» Assigned task: Scan the entries below, and for each line that includes the word "VBUS", make a copy.

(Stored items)
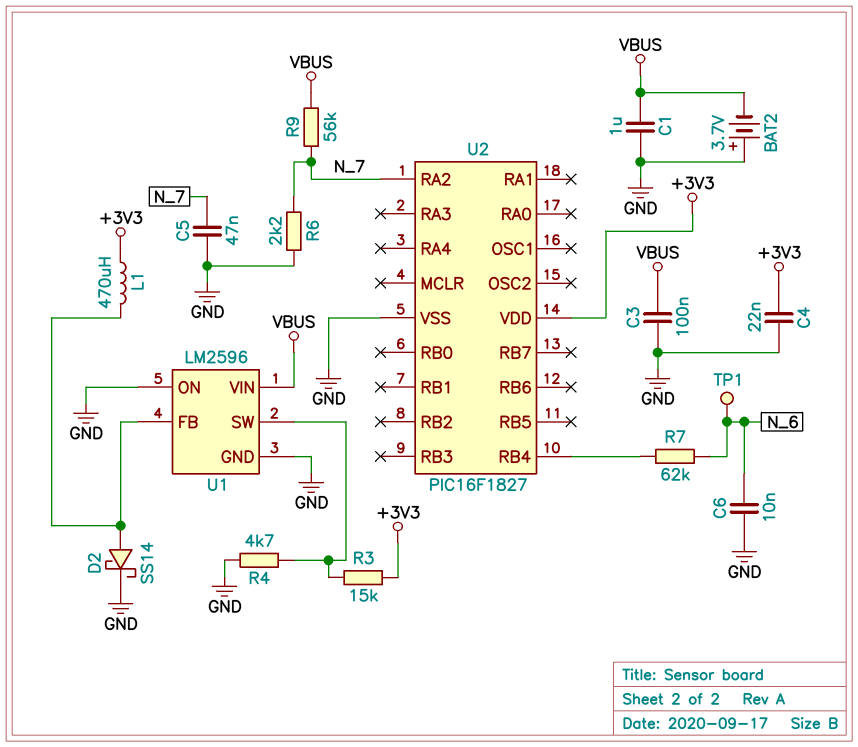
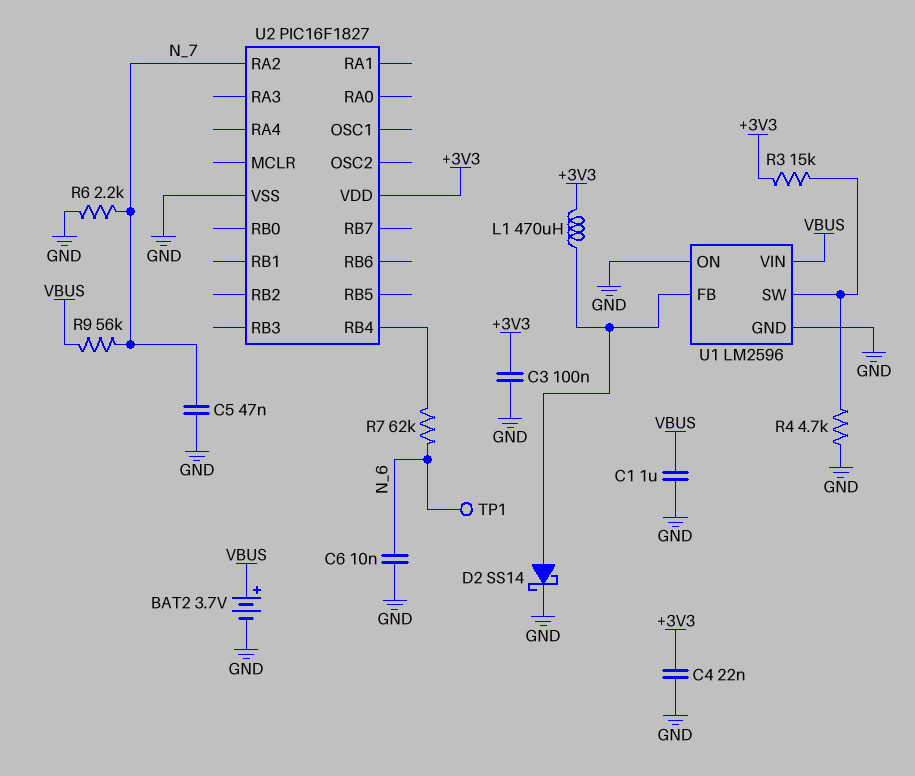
BAT2: 3.7V (plus GND, minus VBUS) -> 3.7V (plus VBUS, minus GND)
C3: 100nF (GND, VBUS) -> 100nF (+3V3, GND)

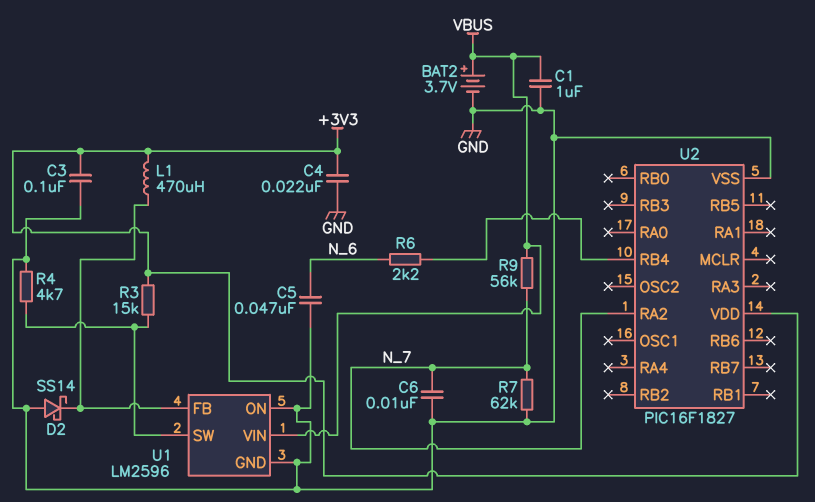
C5: 47nF (GND, N_7) -> 47nF (GND, N_6)
C6: 10nF (GND, N_6) -> 10nF (GND, N_7)
D2: schottky SS14 (A U1/FB, K GND) -> schottky SS14 (A GND, K U1/FB)
R6: 2.2k (GND, N_7) -> 2.2k (N_6, U2/RB4)
R7: 62k (N_6, U2/RB4) -> 62k (GND, N_7)
TP1: test point (N_6) -> none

» Task answer:
BAT2: 3.7V (plus GND, minus VBUS) -> 3.7V (plus VBUS, minus GND)
C3: 100nF (GND, VBUS) -> 100nF (+3V3, GND)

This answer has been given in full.